▸ Description of the task
Every line of the entries below from the one containing "(107, 265) = (111, 233): green" to the one containing "(883, 323) = (227, 239): green", both ends included, must be written out exactly. No other line belongs in the answer.

▸ Supplied data
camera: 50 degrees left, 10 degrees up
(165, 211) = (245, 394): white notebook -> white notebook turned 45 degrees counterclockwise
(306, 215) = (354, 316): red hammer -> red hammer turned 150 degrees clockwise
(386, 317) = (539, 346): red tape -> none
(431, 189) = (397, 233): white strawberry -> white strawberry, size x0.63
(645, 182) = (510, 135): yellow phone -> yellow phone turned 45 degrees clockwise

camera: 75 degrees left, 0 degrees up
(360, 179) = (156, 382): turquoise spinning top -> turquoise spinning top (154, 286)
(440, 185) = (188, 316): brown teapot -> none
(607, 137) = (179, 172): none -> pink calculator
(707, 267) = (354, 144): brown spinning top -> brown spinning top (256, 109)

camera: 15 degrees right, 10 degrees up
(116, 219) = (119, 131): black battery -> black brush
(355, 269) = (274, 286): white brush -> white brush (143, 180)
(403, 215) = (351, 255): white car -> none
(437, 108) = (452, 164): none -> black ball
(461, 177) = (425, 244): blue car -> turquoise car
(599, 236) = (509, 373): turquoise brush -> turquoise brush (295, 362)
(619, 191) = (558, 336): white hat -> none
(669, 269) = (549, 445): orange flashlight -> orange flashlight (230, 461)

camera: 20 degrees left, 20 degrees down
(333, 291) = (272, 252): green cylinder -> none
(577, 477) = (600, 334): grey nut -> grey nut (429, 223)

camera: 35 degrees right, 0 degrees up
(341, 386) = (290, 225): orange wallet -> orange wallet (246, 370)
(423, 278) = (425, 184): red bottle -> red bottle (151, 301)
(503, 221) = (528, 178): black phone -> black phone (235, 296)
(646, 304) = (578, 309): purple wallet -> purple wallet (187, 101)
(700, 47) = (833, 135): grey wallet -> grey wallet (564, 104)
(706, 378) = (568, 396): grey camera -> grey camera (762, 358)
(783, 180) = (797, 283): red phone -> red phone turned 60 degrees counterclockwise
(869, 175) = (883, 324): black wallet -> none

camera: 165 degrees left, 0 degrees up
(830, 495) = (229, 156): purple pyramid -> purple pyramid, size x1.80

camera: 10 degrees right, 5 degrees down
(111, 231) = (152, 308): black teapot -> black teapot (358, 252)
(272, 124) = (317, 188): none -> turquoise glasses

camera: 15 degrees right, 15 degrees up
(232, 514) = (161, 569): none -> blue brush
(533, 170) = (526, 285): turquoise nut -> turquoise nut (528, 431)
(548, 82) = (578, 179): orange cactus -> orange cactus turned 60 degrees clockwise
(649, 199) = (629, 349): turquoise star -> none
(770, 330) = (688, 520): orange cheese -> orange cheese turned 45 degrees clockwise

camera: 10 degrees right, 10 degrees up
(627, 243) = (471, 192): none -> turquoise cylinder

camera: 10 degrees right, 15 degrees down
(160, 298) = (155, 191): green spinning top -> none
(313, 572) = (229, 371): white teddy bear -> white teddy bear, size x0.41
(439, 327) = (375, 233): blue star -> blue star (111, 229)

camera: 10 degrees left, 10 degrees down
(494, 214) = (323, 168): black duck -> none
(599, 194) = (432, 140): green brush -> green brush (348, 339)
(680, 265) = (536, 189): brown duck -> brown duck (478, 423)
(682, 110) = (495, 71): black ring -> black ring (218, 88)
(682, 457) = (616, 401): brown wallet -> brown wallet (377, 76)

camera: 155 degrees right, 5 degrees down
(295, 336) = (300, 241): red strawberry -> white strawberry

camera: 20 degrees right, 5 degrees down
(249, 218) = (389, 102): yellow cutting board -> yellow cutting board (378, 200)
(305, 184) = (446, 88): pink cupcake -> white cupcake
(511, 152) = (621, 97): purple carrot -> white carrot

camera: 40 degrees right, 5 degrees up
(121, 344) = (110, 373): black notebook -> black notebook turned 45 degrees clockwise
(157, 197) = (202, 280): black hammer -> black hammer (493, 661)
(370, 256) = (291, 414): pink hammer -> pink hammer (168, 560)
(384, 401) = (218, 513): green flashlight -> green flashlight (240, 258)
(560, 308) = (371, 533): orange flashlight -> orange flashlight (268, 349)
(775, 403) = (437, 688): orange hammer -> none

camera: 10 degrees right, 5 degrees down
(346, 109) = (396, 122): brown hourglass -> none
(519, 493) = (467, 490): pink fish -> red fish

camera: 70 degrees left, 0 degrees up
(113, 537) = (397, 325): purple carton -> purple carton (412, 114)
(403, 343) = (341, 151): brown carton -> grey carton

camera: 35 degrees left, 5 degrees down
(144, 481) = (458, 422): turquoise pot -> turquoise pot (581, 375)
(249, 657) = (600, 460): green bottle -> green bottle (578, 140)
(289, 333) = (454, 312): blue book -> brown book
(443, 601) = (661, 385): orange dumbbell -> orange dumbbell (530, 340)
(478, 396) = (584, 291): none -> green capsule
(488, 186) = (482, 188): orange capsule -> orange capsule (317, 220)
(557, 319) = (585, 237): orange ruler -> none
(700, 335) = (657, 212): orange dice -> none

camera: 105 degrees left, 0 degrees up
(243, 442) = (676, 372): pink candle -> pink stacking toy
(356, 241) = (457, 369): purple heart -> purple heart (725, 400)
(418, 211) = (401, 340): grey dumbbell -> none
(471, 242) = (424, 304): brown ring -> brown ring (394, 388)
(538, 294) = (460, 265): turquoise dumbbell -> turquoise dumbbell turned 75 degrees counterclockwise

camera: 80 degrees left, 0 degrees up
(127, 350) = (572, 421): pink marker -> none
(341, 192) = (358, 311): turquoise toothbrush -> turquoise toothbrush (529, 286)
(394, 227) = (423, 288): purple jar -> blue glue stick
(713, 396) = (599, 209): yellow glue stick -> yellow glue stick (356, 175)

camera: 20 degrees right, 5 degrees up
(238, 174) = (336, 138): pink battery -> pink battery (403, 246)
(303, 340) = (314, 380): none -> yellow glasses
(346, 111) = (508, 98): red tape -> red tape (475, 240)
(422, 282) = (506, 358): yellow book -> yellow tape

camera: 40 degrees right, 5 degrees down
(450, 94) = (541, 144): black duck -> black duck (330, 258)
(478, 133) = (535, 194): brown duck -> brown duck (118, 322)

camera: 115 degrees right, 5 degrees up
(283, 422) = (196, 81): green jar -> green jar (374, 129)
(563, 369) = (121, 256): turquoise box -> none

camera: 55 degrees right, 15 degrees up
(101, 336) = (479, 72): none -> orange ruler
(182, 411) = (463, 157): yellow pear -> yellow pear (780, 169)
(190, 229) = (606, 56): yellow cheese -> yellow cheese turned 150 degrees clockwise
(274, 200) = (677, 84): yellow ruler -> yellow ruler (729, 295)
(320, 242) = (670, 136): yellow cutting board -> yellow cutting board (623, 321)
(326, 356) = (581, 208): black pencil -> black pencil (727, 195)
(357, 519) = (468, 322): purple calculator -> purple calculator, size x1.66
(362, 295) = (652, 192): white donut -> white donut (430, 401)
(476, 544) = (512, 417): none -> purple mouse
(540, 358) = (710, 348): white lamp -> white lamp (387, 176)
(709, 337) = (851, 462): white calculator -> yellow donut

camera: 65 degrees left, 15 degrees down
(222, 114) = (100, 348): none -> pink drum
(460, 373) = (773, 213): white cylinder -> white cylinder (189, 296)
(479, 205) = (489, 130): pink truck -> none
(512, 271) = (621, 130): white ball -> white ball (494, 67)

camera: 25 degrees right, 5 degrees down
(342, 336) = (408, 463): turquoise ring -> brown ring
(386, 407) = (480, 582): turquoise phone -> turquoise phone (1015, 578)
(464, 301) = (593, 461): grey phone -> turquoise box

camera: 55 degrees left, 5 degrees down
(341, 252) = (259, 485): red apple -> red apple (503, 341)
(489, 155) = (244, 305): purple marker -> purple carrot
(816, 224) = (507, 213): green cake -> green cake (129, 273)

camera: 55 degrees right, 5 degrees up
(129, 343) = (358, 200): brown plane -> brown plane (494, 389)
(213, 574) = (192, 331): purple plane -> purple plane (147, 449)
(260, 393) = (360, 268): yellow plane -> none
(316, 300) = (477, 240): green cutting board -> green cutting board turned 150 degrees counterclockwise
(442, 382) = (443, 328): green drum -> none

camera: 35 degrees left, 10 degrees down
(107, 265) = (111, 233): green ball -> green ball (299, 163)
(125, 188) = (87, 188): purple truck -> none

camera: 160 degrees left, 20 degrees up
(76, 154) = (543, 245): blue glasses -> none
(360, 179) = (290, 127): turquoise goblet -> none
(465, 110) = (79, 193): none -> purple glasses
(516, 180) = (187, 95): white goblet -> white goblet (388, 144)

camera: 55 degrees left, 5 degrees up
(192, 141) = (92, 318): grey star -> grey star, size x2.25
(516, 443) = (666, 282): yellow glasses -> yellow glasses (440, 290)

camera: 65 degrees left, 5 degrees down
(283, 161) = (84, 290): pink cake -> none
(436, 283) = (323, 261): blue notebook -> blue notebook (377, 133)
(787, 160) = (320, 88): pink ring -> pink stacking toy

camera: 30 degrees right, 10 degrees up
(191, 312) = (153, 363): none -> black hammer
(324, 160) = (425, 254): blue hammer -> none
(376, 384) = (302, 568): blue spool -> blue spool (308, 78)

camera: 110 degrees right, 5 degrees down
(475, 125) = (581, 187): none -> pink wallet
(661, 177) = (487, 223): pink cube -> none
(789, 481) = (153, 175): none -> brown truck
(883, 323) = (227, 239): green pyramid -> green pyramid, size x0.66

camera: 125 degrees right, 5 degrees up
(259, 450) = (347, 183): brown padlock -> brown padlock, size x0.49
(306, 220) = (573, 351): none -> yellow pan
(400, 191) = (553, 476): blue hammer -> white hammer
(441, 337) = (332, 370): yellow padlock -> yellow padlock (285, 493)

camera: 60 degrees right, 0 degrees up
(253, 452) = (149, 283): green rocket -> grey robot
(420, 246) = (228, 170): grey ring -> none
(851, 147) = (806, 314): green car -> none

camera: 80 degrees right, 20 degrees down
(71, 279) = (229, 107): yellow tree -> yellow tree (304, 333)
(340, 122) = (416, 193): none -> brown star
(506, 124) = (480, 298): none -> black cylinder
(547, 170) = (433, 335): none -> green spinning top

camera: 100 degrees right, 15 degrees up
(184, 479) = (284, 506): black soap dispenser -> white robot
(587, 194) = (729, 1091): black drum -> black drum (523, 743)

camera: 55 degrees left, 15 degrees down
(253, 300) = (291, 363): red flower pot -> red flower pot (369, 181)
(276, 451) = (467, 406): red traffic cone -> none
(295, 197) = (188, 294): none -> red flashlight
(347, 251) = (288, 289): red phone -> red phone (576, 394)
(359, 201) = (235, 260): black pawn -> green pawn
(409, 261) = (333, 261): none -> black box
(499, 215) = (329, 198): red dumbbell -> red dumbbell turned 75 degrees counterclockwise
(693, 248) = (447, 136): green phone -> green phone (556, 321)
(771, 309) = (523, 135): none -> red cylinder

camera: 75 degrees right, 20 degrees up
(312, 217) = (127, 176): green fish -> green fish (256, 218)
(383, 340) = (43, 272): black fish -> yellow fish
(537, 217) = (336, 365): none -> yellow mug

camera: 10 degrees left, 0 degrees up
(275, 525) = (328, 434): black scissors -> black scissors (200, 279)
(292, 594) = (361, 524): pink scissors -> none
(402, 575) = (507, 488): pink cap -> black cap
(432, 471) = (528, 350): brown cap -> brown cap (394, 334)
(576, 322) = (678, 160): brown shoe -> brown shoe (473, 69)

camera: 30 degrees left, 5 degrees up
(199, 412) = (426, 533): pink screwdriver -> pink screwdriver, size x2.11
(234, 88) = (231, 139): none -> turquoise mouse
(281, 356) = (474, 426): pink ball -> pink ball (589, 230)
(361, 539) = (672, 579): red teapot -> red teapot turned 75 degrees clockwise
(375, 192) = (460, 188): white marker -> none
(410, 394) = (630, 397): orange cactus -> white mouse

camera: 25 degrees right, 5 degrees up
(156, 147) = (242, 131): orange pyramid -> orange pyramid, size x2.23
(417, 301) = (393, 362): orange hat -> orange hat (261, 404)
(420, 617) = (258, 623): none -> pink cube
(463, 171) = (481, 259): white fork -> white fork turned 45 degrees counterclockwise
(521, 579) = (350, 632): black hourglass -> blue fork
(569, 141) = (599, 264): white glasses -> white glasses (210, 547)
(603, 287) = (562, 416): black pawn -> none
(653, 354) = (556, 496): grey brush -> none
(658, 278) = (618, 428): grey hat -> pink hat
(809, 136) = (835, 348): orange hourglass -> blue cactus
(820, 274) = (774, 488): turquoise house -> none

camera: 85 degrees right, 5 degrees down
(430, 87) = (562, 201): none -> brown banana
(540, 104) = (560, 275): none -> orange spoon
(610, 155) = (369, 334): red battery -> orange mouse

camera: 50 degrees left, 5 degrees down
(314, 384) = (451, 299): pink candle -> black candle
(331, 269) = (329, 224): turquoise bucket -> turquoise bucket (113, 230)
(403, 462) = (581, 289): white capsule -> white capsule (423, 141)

▸ Result for this exercise
(107, 265) = (111, 233): green ball -> green ball (299, 163)
(125, 188) = (87, 188): purple truck -> none

camera: 160 degrees left, 20 degrees up
(76, 154) = (543, 245): blue glasses -> none
(360, 179) = (290, 127): turquoise goblet -> none
(465, 110) = (79, 193): none -> purple glasses
(516, 180) = (187, 95): white goblet -> white goblet (388, 144)

camera: 55 degrees left, 5 degrees up
(192, 141) = (92, 318): grey star -> grey star, size x2.25
(516, 443) = (666, 282): yellow glasses -> yellow glasses (440, 290)

camera: 65 degrees left, 5 degrees down
(283, 161) = (84, 290): pink cake -> none
(436, 283) = (323, 261): blue notebook -> blue notebook (377, 133)
(787, 160) = (320, 88): pink ring -> pink stacking toy

camera: 30 degrees right, 10 degrees up
(191, 312) = (153, 363): none -> black hammer
(324, 160) = (425, 254): blue hammer -> none
(376, 384) = (302, 568): blue spool -> blue spool (308, 78)

camera: 110 degrees right, 5 degrees down
(475, 125) = (581, 187): none -> pink wallet
(661, 177) = (487, 223): pink cube -> none
(789, 481) = (153, 175): none -> brown truck
(883, 323) = (227, 239): green pyramid -> green pyramid, size x0.66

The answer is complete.